From the records below, transcribe only the lines running from the one with "D3: LED (A GND, K" through the one with "C202: 22nF (+3V3, GND) -> 15nF (+3V3, GND)". Keep both of those end lines.

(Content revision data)
————————

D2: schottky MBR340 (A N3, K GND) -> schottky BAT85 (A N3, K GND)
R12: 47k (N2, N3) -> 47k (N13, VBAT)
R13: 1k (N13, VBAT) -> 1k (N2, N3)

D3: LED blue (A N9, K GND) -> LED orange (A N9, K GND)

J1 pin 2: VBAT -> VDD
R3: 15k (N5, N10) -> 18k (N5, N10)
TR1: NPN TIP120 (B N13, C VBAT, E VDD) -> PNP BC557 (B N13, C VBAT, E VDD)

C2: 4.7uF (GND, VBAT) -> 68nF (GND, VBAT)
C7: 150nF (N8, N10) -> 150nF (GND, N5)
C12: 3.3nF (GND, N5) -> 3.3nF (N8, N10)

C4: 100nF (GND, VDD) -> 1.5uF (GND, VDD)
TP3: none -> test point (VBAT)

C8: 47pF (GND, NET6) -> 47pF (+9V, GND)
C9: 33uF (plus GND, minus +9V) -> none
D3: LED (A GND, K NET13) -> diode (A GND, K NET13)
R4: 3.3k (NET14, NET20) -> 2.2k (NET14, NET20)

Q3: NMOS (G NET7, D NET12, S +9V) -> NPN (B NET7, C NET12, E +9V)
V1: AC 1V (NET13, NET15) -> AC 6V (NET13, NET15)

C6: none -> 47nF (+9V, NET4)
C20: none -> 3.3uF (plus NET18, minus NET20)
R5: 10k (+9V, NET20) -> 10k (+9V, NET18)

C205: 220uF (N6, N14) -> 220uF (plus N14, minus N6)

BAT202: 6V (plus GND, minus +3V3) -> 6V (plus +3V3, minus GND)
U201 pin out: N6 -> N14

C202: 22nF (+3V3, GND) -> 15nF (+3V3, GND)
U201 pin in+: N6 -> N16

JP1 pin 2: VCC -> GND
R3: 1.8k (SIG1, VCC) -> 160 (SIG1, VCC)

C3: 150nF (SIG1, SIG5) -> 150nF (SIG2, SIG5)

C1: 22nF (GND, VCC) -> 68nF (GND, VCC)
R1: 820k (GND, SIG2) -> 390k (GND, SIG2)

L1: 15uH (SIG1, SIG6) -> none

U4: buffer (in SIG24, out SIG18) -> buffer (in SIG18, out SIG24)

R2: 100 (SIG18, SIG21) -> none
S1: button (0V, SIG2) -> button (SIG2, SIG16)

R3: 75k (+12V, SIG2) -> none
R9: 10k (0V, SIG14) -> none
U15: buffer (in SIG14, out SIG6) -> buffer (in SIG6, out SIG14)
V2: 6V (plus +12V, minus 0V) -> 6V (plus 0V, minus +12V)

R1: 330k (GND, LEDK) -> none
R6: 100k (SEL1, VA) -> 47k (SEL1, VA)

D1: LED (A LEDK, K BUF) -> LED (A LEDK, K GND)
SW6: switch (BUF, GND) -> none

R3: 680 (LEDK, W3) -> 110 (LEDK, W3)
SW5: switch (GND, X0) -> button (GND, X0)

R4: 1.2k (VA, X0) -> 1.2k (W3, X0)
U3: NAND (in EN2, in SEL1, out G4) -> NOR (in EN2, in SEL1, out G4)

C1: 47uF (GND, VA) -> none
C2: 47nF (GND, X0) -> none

————————

- _Task solution_
D3: LED (A GND, K NET13) -> diode (A GND, K NET13)
R4: 3.3k (NET14, NET20) -> 2.2k (NET14, NET20)

Q3: NMOS (G NET7, D NET12, S +9V) -> NPN (B NET7, C NET12, E +9V)
V1: AC 1V (NET13, NET15) -> AC 6V (NET13, NET15)

C6: none -> 47nF (+9V, NET4)
C20: none -> 3.3uF (plus NET18, minus NET20)
R5: 10k (+9V, NET20) -> 10k (+9V, NET18)

C205: 220uF (N6, N14) -> 220uF (plus N14, minus N6)

BAT202: 6V (plus GND, minus +3V3) -> 6V (plus +3V3, minus GND)
U201 pin out: N6 -> N14

C202: 22nF (+3V3, GND) -> 15nF (+3V3, GND)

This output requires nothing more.